**PROBLEM DETAILS**
Only the lines from the one containing "grey cactus: 5 -> 4" through the last line below belong in your copy; transcribe them exactly and omit any pictures.

Coordinate-based object records
/---
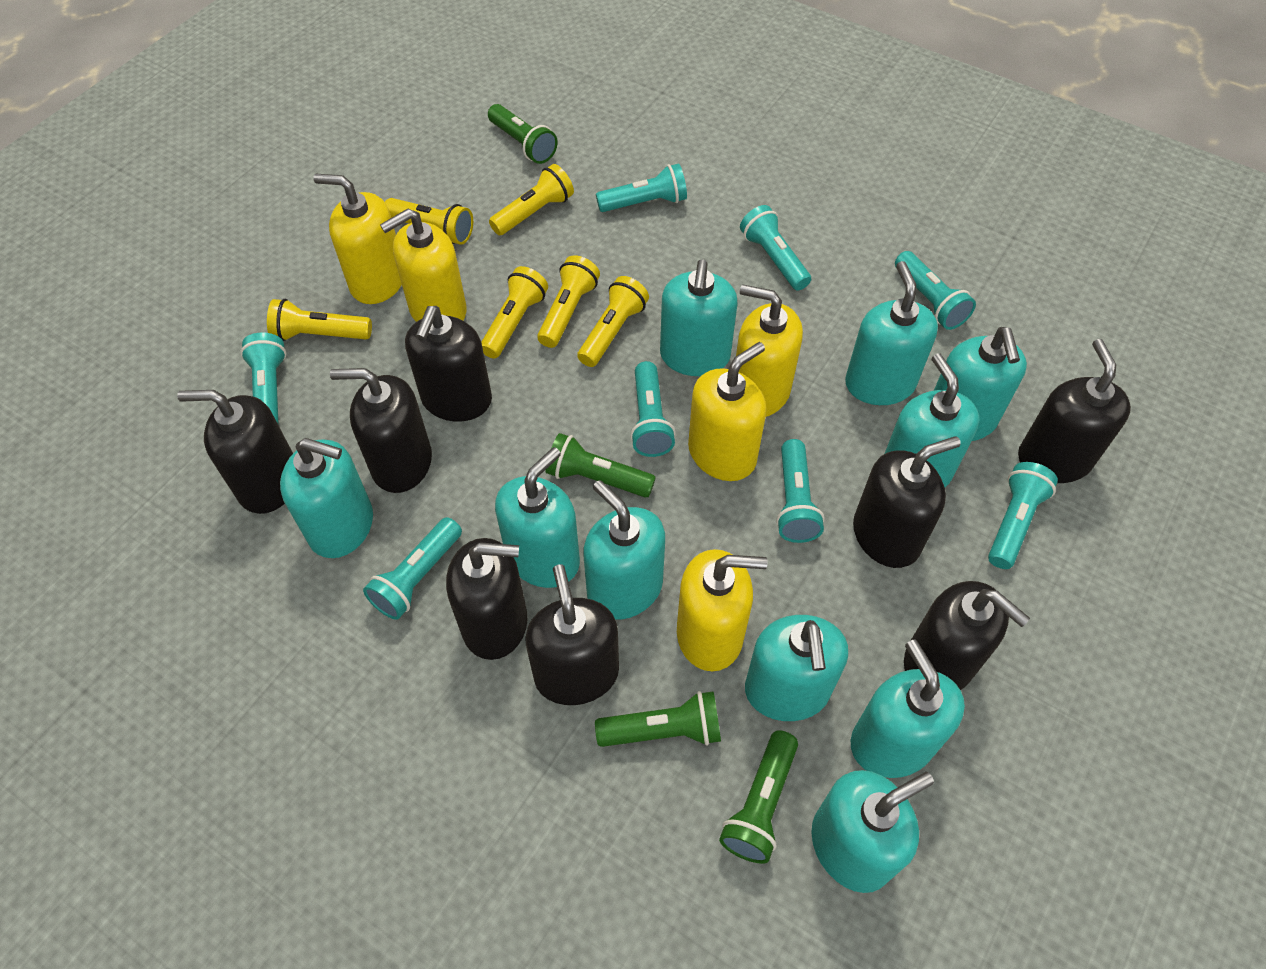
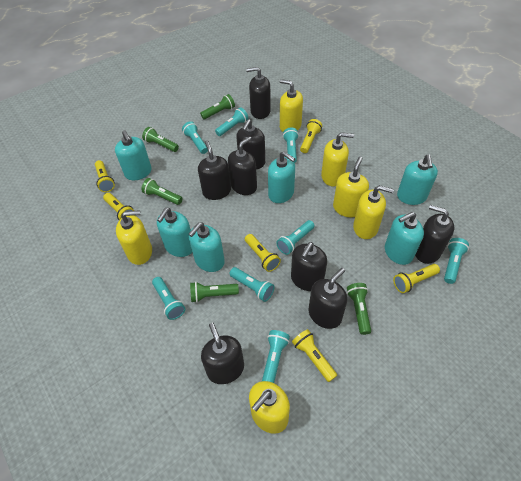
green flashlight: 4 -> 5
turquoise soap dispenser: 10 -> 6
yellow soap dispenser: 5 -> 6

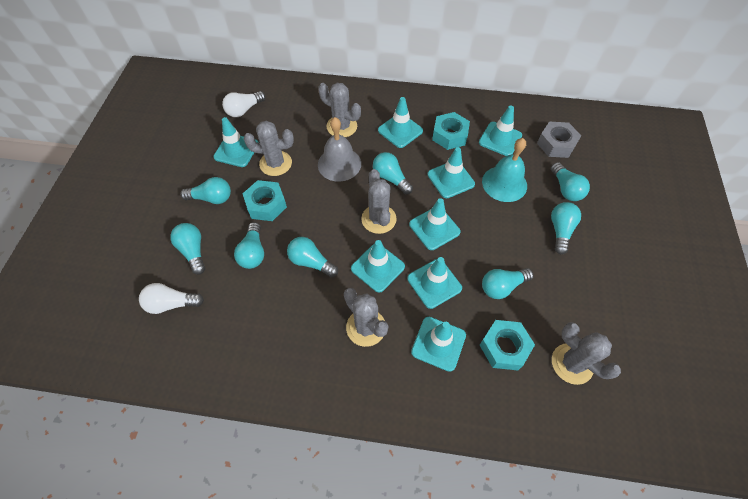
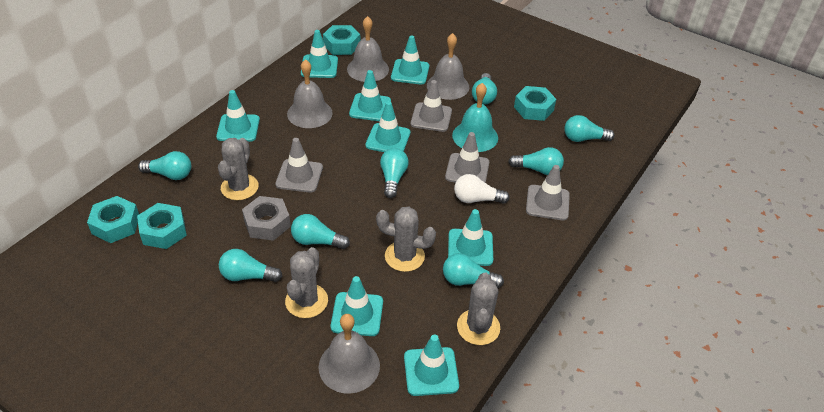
grey bell: 1 -> 4
grey cactus: 5 -> 4
grey traffic cone: 0 -> 4
turquoise nut: 3 -> 4
white light bulb: 2 -> 1

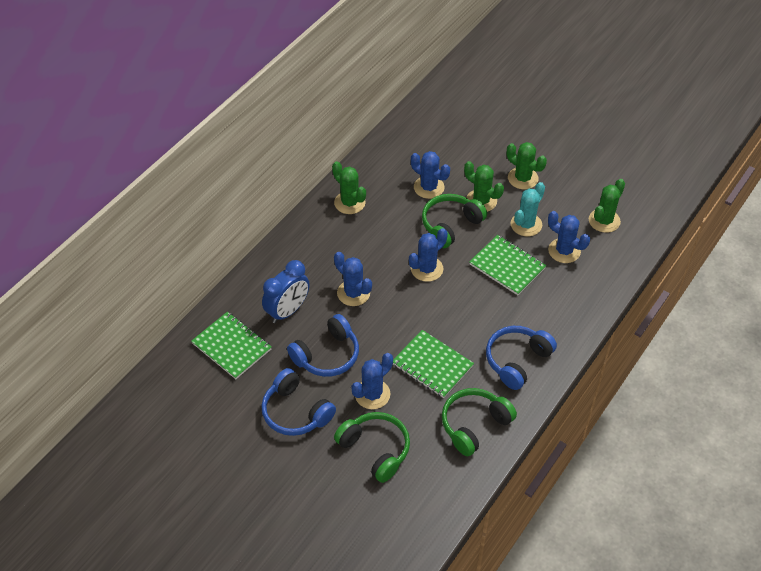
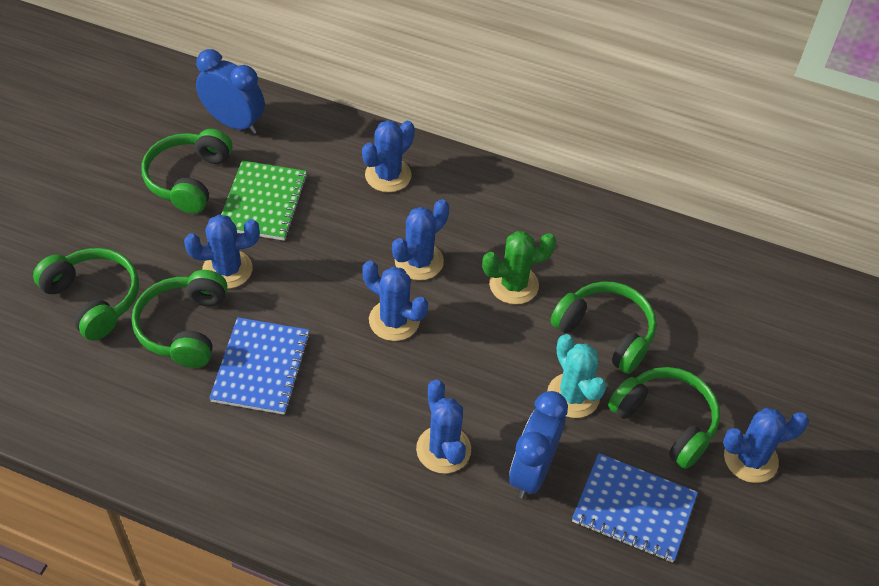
blue cactus: 5 -> 6
blue clock: 1 -> 2
blue headphones: 3 -> 0
blue notebook: 0 -> 2
green cactus: 4 -> 1
green headphones: 3 -> 5
green notebook: 3 -> 1

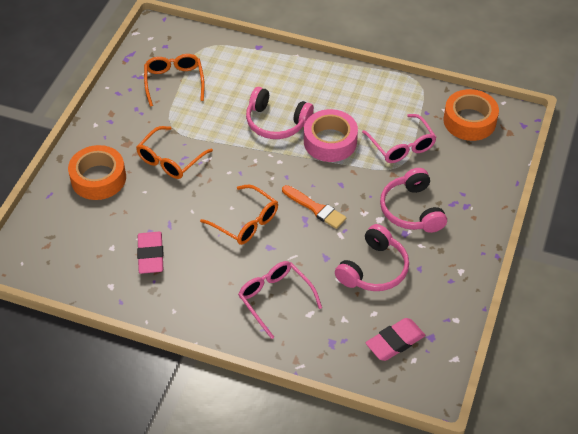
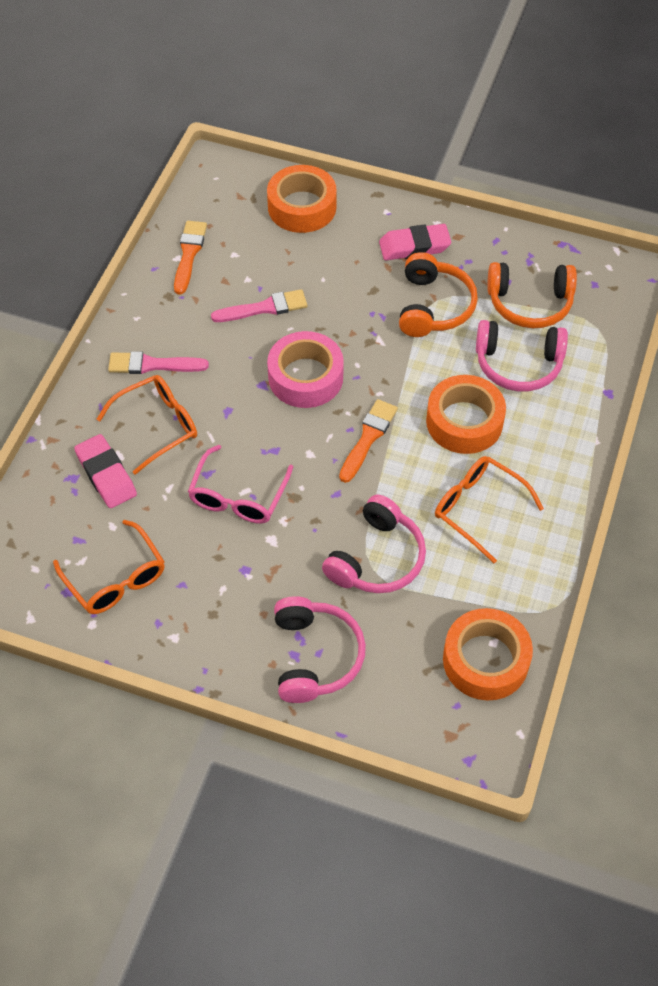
orange brush: 1 -> 2
orange headphones: 0 -> 2
orange tape: 2 -> 3
pink brush: 0 -> 2
pink glasses: 2 -> 1

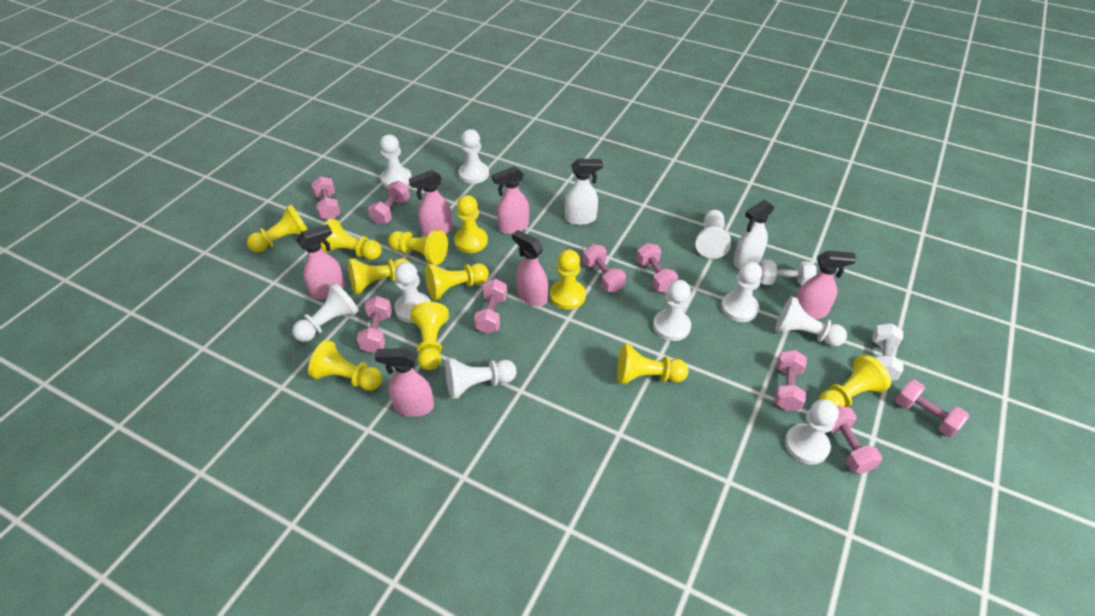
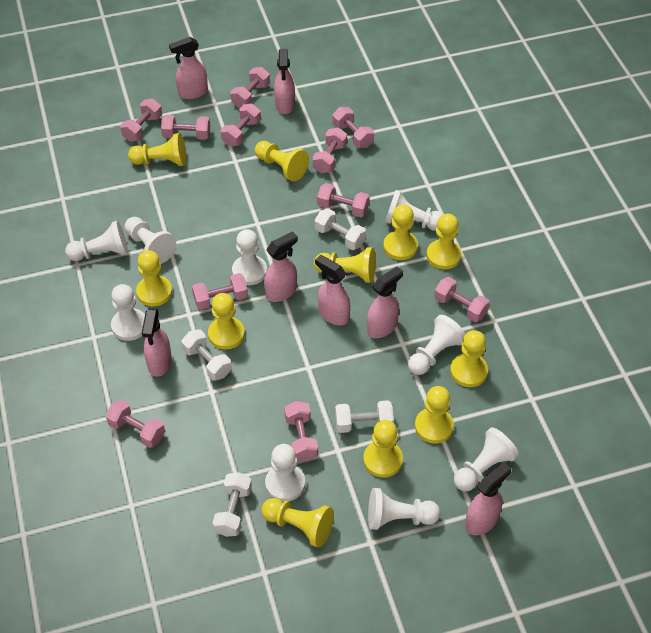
pink dumbbell: 9 -> 11
pink spray bottle: 6 -> 7
white dumbbell: 2 -> 4
white pawn: 10 -> 9
white spray bottle: 2 -> 0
\---
**PROBLEM SOLUTION**
grey cactus: 5 -> 4
grey traffic cone: 0 -> 4
turquoise nut: 3 -> 4
white light bulb: 2 -> 1

blue cactus: 5 -> 6
blue clock: 1 -> 2
blue headphones: 3 -> 0
blue notebook: 0 -> 2
green cactus: 4 -> 1
green headphones: 3 -> 5
green notebook: 3 -> 1

orange brush: 1 -> 2
orange headphones: 0 -> 2
orange tape: 2 -> 3
pink brush: 0 -> 2
pink glasses: 2 -> 1

pink dumbbell: 9 -> 11
pink spray bottle: 6 -> 7
white dumbbell: 2 -> 4
white pawn: 10 -> 9
white spray bottle: 2 -> 0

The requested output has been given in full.